> [Data for processing]
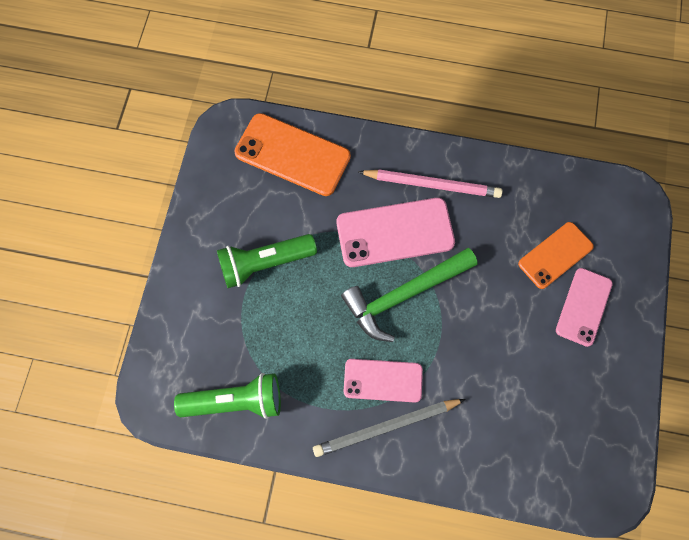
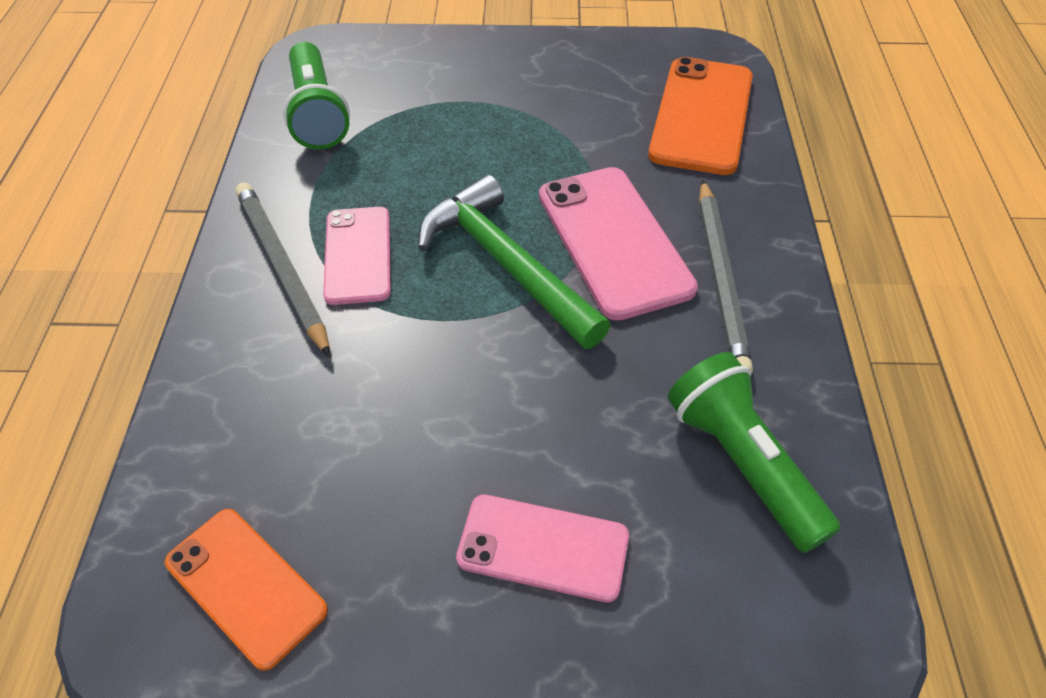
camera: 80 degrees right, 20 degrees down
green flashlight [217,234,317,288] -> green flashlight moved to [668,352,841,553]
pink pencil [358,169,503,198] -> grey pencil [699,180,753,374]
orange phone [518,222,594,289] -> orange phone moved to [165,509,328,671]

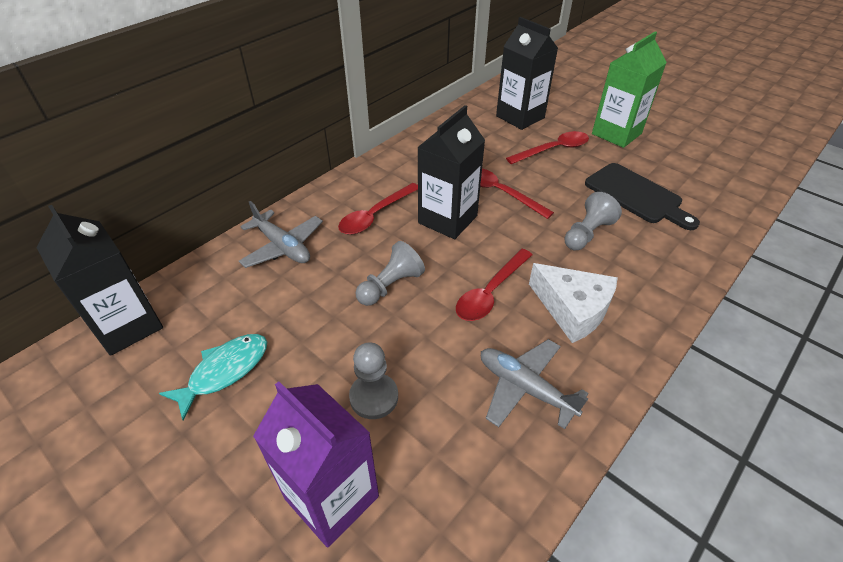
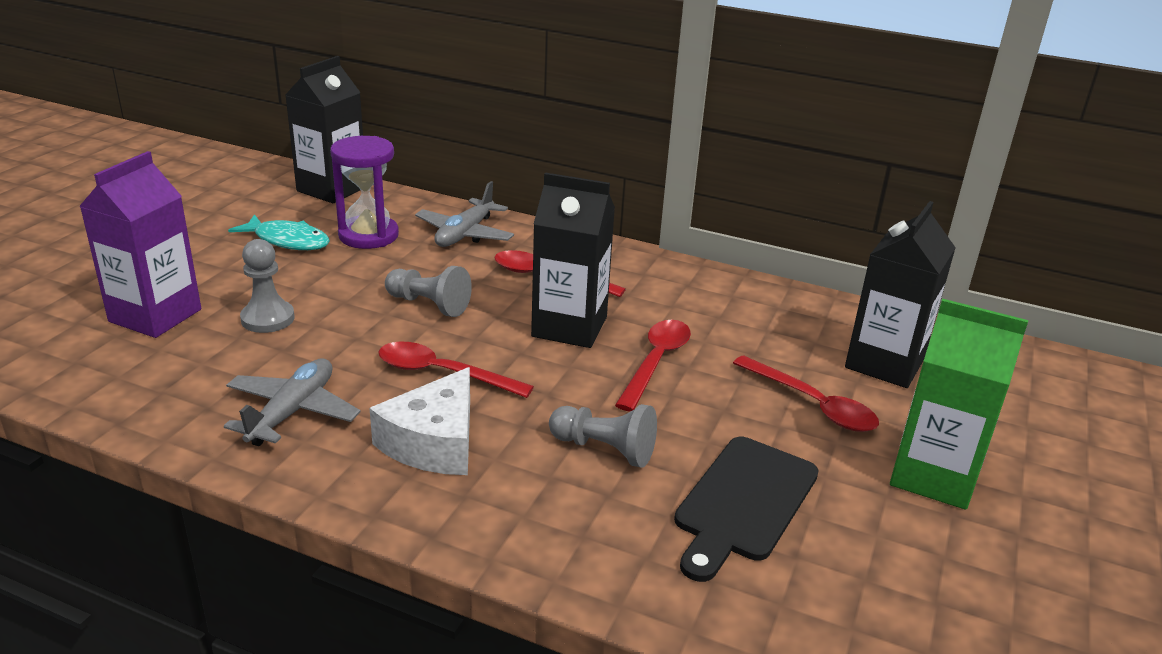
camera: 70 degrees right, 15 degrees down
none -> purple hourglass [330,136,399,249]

> [Task brief]
Please restate all of the listing above word for word, with no pictures.

> [Answer space]
camera: 80 degrees right, 20 degrees down
green flashlight [217,234,317,288] -> green flashlight moved to [668,352,841,553]
pink pencil [358,169,503,198] -> grey pencil [699,180,753,374]
orange phone [518,222,594,289] -> orange phone moved to [165,509,328,671]

camera: 70 degrees right, 15 degrees down
none -> purple hourglass [330,136,399,249]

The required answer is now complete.